§ **Listado**
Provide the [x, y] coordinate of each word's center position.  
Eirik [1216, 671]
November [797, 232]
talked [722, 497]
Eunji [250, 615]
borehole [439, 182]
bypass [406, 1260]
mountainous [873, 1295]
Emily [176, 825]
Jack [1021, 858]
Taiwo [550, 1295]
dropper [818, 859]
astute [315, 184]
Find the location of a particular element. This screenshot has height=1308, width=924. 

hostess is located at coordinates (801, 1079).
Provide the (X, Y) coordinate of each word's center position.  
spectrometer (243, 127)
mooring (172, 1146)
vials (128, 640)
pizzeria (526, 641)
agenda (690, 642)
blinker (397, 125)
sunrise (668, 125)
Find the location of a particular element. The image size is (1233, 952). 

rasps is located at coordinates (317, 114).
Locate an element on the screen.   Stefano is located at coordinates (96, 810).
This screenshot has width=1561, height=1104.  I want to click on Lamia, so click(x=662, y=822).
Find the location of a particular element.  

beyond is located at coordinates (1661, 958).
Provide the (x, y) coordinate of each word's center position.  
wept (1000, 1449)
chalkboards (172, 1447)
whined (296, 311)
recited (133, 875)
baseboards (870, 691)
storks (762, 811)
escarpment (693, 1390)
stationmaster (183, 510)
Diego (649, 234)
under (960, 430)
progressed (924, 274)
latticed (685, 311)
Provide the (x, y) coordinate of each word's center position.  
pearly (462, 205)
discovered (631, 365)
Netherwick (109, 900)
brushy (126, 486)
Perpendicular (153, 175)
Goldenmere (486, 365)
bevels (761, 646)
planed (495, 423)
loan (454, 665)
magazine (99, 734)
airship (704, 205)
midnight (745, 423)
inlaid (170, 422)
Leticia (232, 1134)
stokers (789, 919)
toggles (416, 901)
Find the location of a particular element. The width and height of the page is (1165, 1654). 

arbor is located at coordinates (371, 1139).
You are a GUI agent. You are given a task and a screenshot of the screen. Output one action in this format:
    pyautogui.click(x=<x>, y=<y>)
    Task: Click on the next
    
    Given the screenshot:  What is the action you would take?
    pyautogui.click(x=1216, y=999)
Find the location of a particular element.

§ **Tarea escrita**
Copia todas las entradas de arriba sin cambiar ni una letra.

§ **Respuesta al problema**
Provide the [x, y] coordinate of each word's center position.  
Eirik [1216, 671]
November [797, 232]
talked [722, 497]
Eunji [250, 615]
borehole [439, 182]
bypass [406, 1260]
mountainous [873, 1295]
Emily [176, 825]
Jack [1021, 858]
Taiwo [550, 1295]
dropper [818, 859]
astute [315, 184]
Find the location of a particular element. This screenshot has height=1308, width=924. 

hostess is located at coordinates (801, 1079).
Provide the (X, Y) coordinate of each word's center position.  
spectrometer (243, 127)
mooring (172, 1146)
vials (128, 640)
pizzeria (526, 641)
agenda (690, 642)
blinker (397, 125)
sunrise (668, 125)
Find the location of a particular element. The image size is (1233, 952). 

rasps is located at coordinates (317, 114).
Locate an element on the screen.   Stefano is located at coordinates (96, 810).
This screenshot has width=1561, height=1104.  I want to click on Lamia, so click(x=662, y=822).
Find the location of a particular element.  

beyond is located at coordinates (1661, 958).
Provide the (x, y) coordinate of each word's center position.  
wept (1000, 1449)
chalkboards (172, 1447)
whined (296, 311)
recited (133, 875)
baseboards (870, 691)
storks (762, 811)
escarpment (693, 1390)
stationmaster (183, 510)
Diego (649, 234)
under (960, 430)
progressed (924, 274)
latticed (685, 311)
Provide the (x, y) coordinate of each word's center position.  
pearly (462, 205)
discovered (631, 365)
Netherwick (109, 900)
brushy (126, 486)
Perpendicular (153, 175)
Goldenmere (486, 365)
bevels (761, 646)
planed (495, 423)
loan (454, 665)
magazine (99, 734)
airship (704, 205)
midnight (745, 423)
inlaid (170, 422)
Leticia (232, 1134)
stokers (789, 919)
toggles (416, 901)
Find the location of a particular element. The width and height of the page is (1165, 1654). 

arbor is located at coordinates (371, 1139).
You are a GUI agent. You are given a task and a screenshot of the screen. Output one action in this format:
    pyautogui.click(x=<x>, y=<y>)
    Task: Click on the next
    
    Given the screenshot:  What is the action you would take?
    pyautogui.click(x=1216, y=999)
Find the location of a particular element.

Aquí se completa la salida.